** AVAILABLE DATA follows **

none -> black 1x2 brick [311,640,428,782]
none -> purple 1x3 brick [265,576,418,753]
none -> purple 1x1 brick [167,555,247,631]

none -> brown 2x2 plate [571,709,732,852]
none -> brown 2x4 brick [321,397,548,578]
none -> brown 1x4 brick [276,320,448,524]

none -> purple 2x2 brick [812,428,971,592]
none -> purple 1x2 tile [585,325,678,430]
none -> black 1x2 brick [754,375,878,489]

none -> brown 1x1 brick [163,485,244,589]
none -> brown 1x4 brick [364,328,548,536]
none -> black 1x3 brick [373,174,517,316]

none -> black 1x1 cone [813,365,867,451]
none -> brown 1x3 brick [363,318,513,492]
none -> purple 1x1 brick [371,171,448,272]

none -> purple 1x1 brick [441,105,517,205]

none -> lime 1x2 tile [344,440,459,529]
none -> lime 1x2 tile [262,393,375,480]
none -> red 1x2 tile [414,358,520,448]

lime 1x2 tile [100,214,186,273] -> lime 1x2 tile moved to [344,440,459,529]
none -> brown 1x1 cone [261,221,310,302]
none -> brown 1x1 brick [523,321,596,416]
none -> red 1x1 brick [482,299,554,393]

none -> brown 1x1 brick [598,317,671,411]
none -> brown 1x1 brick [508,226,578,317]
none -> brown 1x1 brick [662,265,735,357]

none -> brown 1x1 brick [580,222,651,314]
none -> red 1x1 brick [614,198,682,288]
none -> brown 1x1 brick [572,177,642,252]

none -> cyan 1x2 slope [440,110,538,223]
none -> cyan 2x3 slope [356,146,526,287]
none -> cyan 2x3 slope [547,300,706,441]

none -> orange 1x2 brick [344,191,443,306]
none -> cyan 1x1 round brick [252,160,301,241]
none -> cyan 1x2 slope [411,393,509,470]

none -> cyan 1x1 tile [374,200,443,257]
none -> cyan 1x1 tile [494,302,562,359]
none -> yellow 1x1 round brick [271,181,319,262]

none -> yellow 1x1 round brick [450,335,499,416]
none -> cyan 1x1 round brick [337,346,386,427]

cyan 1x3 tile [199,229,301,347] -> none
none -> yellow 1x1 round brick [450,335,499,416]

** End of AVAILABLE DATA **

• **DIRECTIONS**
For this exercise, the answer is the lines from the one containing "none -> brown 2x4 brick [321,397,548,578]" through the end of the listing above, reproduced exactly.

• **SOLUTION TO THIS PROBLEM**
none -> brown 2x4 brick [321,397,548,578]
none -> brown 1x4 brick [276,320,448,524]

none -> purple 2x2 brick [812,428,971,592]
none -> purple 1x2 tile [585,325,678,430]
none -> black 1x2 brick [754,375,878,489]

none -> brown 1x1 brick [163,485,244,589]
none -> brown 1x4 brick [364,328,548,536]
none -> black 1x3 brick [373,174,517,316]

none -> black 1x1 cone [813,365,867,451]
none -> brown 1x3 brick [363,318,513,492]
none -> purple 1x1 brick [371,171,448,272]

none -> purple 1x1 brick [441,105,517,205]

none -> lime 1x2 tile [344,440,459,529]
none -> lime 1x2 tile [262,393,375,480]
none -> red 1x2 tile [414,358,520,448]

lime 1x2 tile [100,214,186,273] -> lime 1x2 tile moved to [344,440,459,529]
none -> brown 1x1 cone [261,221,310,302]
none -> brown 1x1 brick [523,321,596,416]
none -> red 1x1 brick [482,299,554,393]

none -> brown 1x1 brick [598,317,671,411]
none -> brown 1x1 brick [508,226,578,317]
none -> brown 1x1 brick [662,265,735,357]

none -> brown 1x1 brick [580,222,651,314]
none -> red 1x1 brick [614,198,682,288]
none -> brown 1x1 brick [572,177,642,252]

none -> cyan 1x2 slope [440,110,538,223]
none -> cyan 2x3 slope [356,146,526,287]
none -> cyan 2x3 slope [547,300,706,441]

none -> orange 1x2 brick [344,191,443,306]
none -> cyan 1x1 round brick [252,160,301,241]
none -> cyan 1x2 slope [411,393,509,470]

none -> cyan 1x1 tile [374,200,443,257]
none -> cyan 1x1 tile [494,302,562,359]
none -> yellow 1x1 round brick [271,181,319,262]

none -> yellow 1x1 round brick [450,335,499,416]
none -> cyan 1x1 round brick [337,346,386,427]

cyan 1x3 tile [199,229,301,347] -> none
none -> yellow 1x1 round brick [450,335,499,416]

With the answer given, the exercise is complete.